→ **Task instructions**
Set all the entries down again, unaltered.

→ **Object change descriptions**
★ ★ ★ ★
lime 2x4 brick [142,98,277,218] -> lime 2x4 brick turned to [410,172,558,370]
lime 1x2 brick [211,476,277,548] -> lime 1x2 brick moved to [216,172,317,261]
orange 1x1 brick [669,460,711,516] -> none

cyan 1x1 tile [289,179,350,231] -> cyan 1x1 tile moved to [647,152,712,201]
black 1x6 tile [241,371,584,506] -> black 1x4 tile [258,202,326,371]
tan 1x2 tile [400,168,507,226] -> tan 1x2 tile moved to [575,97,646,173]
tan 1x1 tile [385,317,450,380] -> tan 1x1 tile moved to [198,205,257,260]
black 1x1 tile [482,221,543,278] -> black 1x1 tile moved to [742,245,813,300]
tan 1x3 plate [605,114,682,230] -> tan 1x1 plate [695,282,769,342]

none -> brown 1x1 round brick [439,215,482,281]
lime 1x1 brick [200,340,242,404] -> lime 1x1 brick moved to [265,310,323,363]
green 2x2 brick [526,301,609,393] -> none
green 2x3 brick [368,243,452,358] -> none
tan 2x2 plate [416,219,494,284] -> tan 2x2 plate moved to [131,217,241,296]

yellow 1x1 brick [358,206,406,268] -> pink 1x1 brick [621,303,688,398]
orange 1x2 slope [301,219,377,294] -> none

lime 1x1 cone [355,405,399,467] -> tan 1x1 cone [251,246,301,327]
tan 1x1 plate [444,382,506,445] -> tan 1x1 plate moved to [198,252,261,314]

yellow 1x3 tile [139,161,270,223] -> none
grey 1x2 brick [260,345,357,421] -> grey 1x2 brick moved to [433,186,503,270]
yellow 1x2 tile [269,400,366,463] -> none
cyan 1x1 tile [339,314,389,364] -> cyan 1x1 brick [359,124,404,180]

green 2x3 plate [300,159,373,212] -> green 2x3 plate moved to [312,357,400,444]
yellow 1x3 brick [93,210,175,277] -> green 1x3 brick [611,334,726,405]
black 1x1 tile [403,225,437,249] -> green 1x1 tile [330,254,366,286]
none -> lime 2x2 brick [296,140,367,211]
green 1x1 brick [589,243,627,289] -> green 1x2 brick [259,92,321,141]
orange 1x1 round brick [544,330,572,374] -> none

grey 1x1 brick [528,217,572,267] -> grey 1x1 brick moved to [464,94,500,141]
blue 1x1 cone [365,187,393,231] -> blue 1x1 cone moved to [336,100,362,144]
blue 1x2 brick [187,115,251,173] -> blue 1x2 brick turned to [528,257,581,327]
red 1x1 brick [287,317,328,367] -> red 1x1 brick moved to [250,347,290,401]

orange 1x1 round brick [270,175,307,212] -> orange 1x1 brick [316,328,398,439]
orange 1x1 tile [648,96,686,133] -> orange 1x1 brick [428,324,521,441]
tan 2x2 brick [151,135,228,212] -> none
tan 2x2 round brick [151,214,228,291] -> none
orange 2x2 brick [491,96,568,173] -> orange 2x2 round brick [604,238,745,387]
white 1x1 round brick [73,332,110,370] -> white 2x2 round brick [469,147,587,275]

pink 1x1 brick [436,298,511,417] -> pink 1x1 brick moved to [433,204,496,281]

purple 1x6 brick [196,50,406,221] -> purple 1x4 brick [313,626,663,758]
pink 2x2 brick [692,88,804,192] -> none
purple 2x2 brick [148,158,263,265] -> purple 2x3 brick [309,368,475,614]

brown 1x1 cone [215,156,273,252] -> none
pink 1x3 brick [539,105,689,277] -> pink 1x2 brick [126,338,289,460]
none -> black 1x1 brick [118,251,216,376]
★ ★ ★ ★
→ **Answer for the task**
lime 2x4 brick [142,98,277,218] -> lime 2x4 brick turned to [410,172,558,370]
lime 1x2 brick [211,476,277,548] -> lime 1x2 brick moved to [216,172,317,261]
orange 1x1 brick [669,460,711,516] -> none

cyan 1x1 tile [289,179,350,231] -> cyan 1x1 tile moved to [647,152,712,201]
black 1x6 tile [241,371,584,506] -> black 1x4 tile [258,202,326,371]
tan 1x2 tile [400,168,507,226] -> tan 1x2 tile moved to [575,97,646,173]
tan 1x1 tile [385,317,450,380] -> tan 1x1 tile moved to [198,205,257,260]
black 1x1 tile [482,221,543,278] -> black 1x1 tile moved to [742,245,813,300]
tan 1x3 plate [605,114,682,230] -> tan 1x1 plate [695,282,769,342]

none -> brown 1x1 round brick [439,215,482,281]
lime 1x1 brick [200,340,242,404] -> lime 1x1 brick moved to [265,310,323,363]
green 2x2 brick [526,301,609,393] -> none
green 2x3 brick [368,243,452,358] -> none
tan 2x2 plate [416,219,494,284] -> tan 2x2 plate moved to [131,217,241,296]

yellow 1x1 brick [358,206,406,268] -> pink 1x1 brick [621,303,688,398]
orange 1x2 slope [301,219,377,294] -> none

lime 1x1 cone [355,405,399,467] -> tan 1x1 cone [251,246,301,327]
tan 1x1 plate [444,382,506,445] -> tan 1x1 plate moved to [198,252,261,314]

yellow 1x3 tile [139,161,270,223] -> none
grey 1x2 brick [260,345,357,421] -> grey 1x2 brick moved to [433,186,503,270]
yellow 1x2 tile [269,400,366,463] -> none
cyan 1x1 tile [339,314,389,364] -> cyan 1x1 brick [359,124,404,180]

green 2x3 plate [300,159,373,212] -> green 2x3 plate moved to [312,357,400,444]
yellow 1x3 brick [93,210,175,277] -> green 1x3 brick [611,334,726,405]
black 1x1 tile [403,225,437,249] -> green 1x1 tile [330,254,366,286]
none -> lime 2x2 brick [296,140,367,211]
green 1x1 brick [589,243,627,289] -> green 1x2 brick [259,92,321,141]
orange 1x1 round brick [544,330,572,374] -> none

grey 1x1 brick [528,217,572,267] -> grey 1x1 brick moved to [464,94,500,141]
blue 1x1 cone [365,187,393,231] -> blue 1x1 cone moved to [336,100,362,144]
blue 1x2 brick [187,115,251,173] -> blue 1x2 brick turned to [528,257,581,327]
red 1x1 brick [287,317,328,367] -> red 1x1 brick moved to [250,347,290,401]

orange 1x1 round brick [270,175,307,212] -> orange 1x1 brick [316,328,398,439]
orange 1x1 tile [648,96,686,133] -> orange 1x1 brick [428,324,521,441]
tan 2x2 brick [151,135,228,212] -> none
tan 2x2 round brick [151,214,228,291] -> none
orange 2x2 brick [491,96,568,173] -> orange 2x2 round brick [604,238,745,387]
white 1x1 round brick [73,332,110,370] -> white 2x2 round brick [469,147,587,275]

pink 1x1 brick [436,298,511,417] -> pink 1x1 brick moved to [433,204,496,281]

purple 1x6 brick [196,50,406,221] -> purple 1x4 brick [313,626,663,758]
pink 2x2 brick [692,88,804,192] -> none
purple 2x2 brick [148,158,263,265] -> purple 2x3 brick [309,368,475,614]

brown 1x1 cone [215,156,273,252] -> none
pink 1x3 brick [539,105,689,277] -> pink 1x2 brick [126,338,289,460]
none -> black 1x1 brick [118,251,216,376]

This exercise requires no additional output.